** AIM OF THE EXERCISE **
An exact copy of every entry is required, without the pictures.

** THE DATA **
###
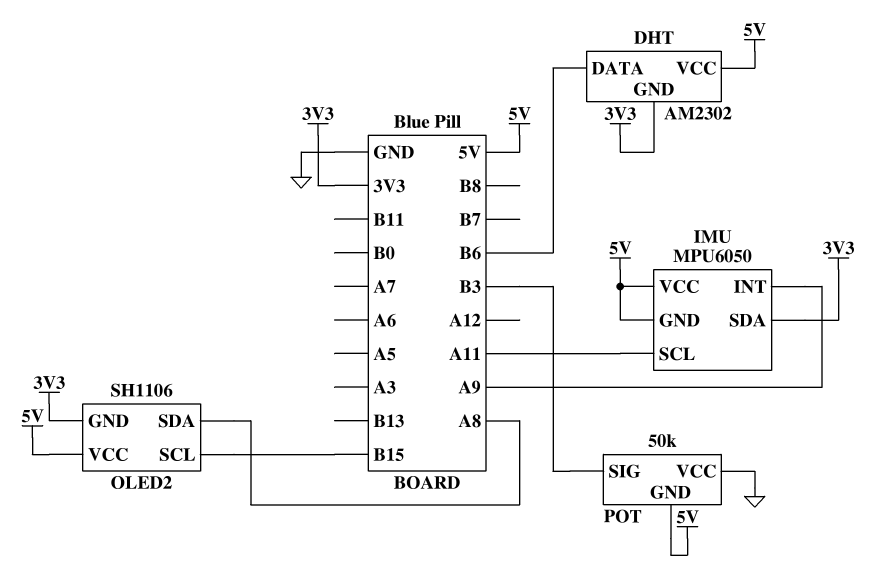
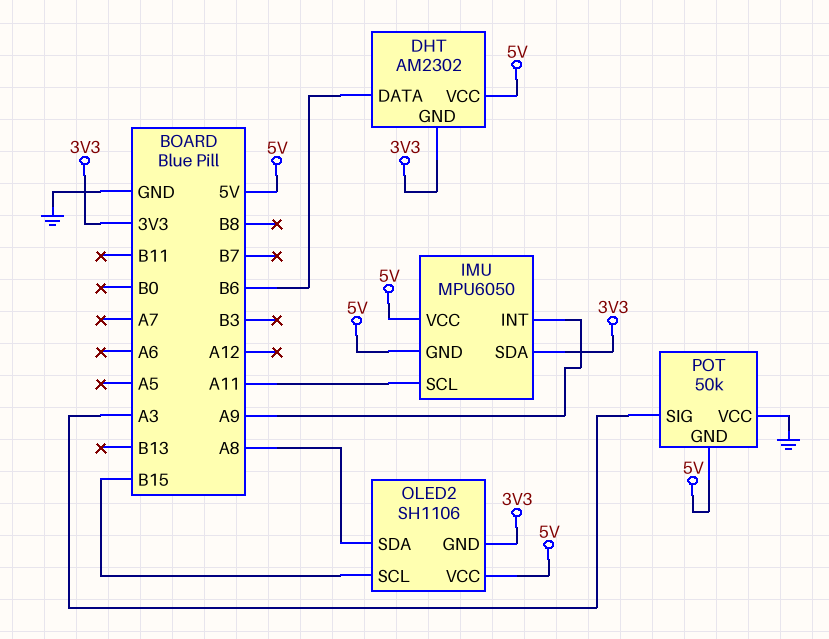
POT pin SIG: B3 -> A3

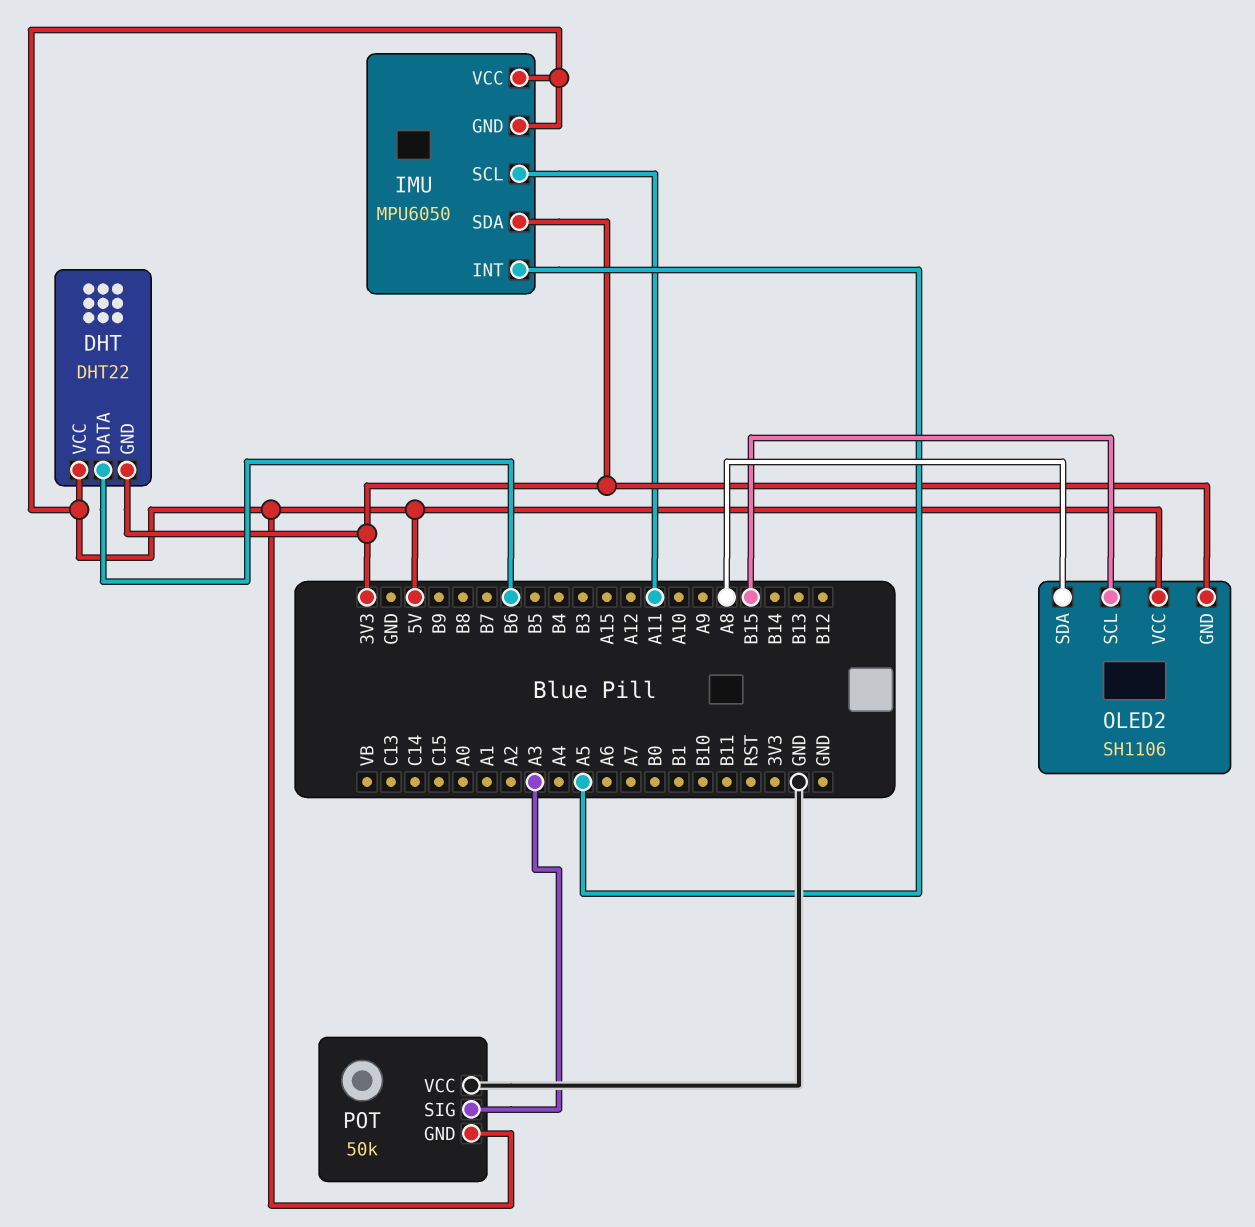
DHT: AM2302 -> DHT22
IMU pin INT: A9 -> A5

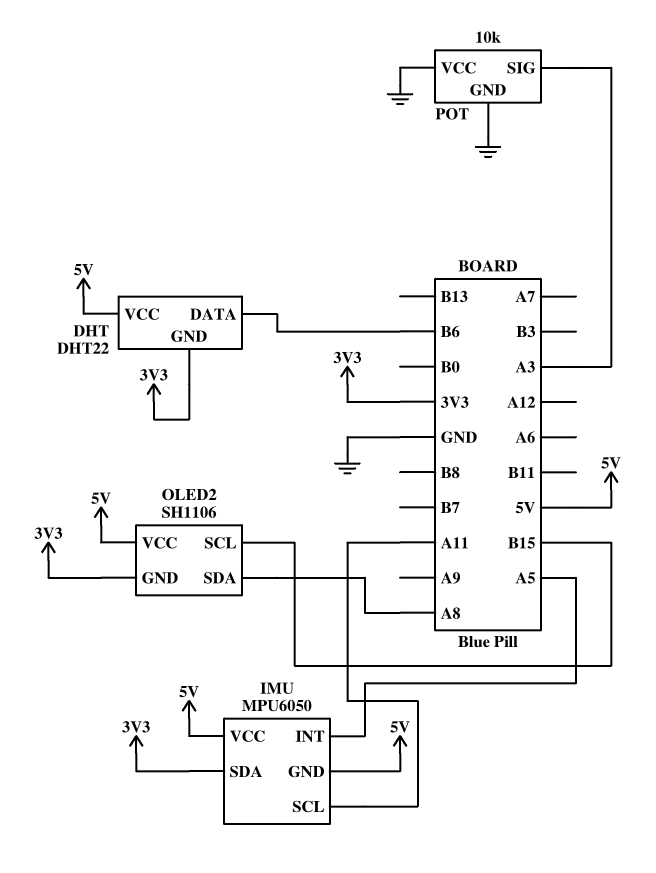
POT: 50k -> 10k
POT pin GND: 5V -> GND

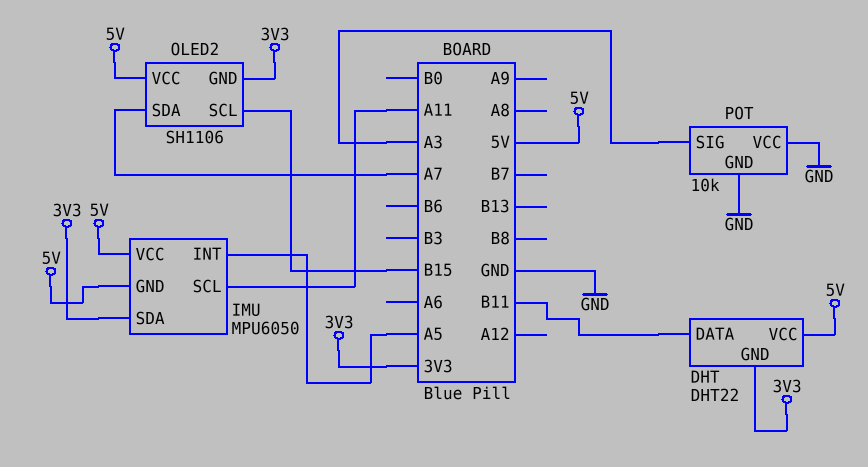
DHT pin DATA: B6 -> B11
OLED2 pin SDA: A8 -> A7

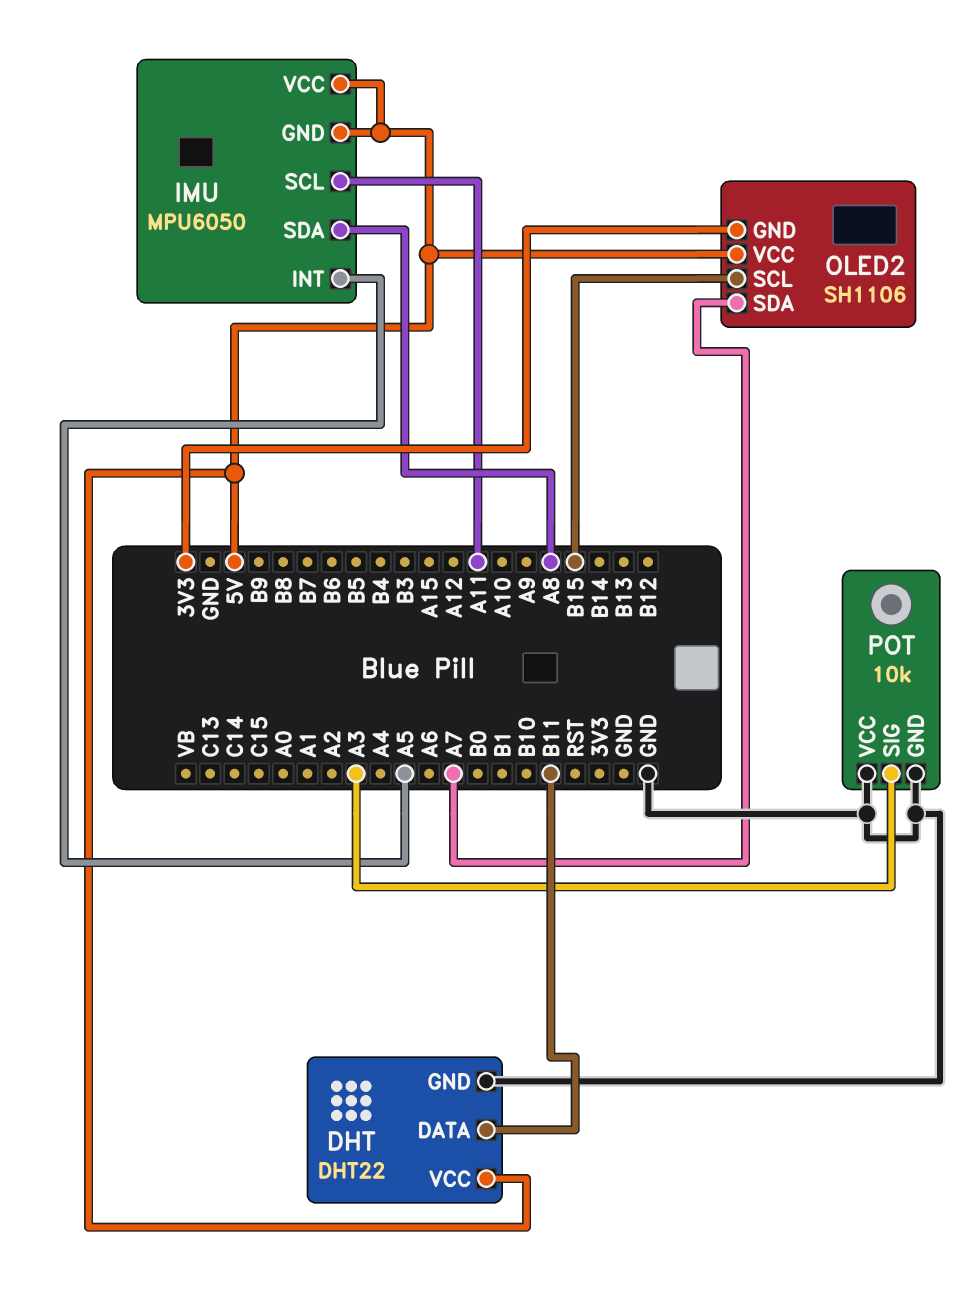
DHT pin GND: 3V3 -> GND
IMU pin SDA: 3V3 -> A8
###
** ANSWER TO THE EXERCISE **
POT pin SIG: B3 -> A3

DHT: AM2302 -> DHT22
IMU pin INT: A9 -> A5

POT: 50k -> 10k
POT pin GND: 5V -> GND

DHT pin DATA: B6 -> B11
OLED2 pin SDA: A8 -> A7

DHT pin GND: 3V3 -> GND
IMU pin SDA: 3V3 -> A8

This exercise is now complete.